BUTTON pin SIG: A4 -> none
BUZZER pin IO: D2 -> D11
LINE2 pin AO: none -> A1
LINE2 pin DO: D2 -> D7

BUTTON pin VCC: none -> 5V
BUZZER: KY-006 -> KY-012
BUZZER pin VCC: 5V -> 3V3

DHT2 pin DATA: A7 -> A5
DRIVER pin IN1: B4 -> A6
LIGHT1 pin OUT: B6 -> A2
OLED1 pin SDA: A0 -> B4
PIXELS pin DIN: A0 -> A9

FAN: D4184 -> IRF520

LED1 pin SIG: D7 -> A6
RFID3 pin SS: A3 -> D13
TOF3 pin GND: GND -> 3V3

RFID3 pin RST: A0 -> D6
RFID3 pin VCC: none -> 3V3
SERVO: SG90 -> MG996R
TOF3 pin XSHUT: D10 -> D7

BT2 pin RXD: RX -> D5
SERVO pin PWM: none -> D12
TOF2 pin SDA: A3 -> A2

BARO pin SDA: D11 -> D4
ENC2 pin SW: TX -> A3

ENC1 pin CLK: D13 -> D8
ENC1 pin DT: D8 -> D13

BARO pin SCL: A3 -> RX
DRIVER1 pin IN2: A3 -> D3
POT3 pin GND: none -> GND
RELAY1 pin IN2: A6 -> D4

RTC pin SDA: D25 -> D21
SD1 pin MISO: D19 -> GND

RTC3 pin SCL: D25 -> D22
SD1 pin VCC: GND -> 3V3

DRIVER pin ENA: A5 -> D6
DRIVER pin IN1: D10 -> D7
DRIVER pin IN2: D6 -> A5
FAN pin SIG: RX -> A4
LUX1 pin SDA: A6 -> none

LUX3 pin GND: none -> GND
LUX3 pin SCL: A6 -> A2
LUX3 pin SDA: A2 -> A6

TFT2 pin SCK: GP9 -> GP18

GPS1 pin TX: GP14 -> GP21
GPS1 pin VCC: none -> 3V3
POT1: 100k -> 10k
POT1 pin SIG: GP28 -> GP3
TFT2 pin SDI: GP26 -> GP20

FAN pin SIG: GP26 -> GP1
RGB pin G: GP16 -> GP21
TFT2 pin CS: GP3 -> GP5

· · · ·

PROBLEM DETAILS: Look back at the data above. Transcribe exactly the lines starting at the line that contains "BUTTON pin VCC: none -> 5V" and ending at the line that contains "LED1 pin SIG: D7 -> A6".

ANSWER BOX:
BUTTON pin VCC: none -> 5V
BUZZER: KY-006 -> KY-012
BUZZER pin VCC: 5V -> 3V3

DHT2 pin DATA: A7 -> A5
DRIVER pin IN1: B4 -> A6
LIGHT1 pin OUT: B6 -> A2
OLED1 pin SDA: A0 -> B4
PIXELS pin DIN: A0 -> A9

FAN: D4184 -> IRF520

LED1 pin SIG: D7 -> A6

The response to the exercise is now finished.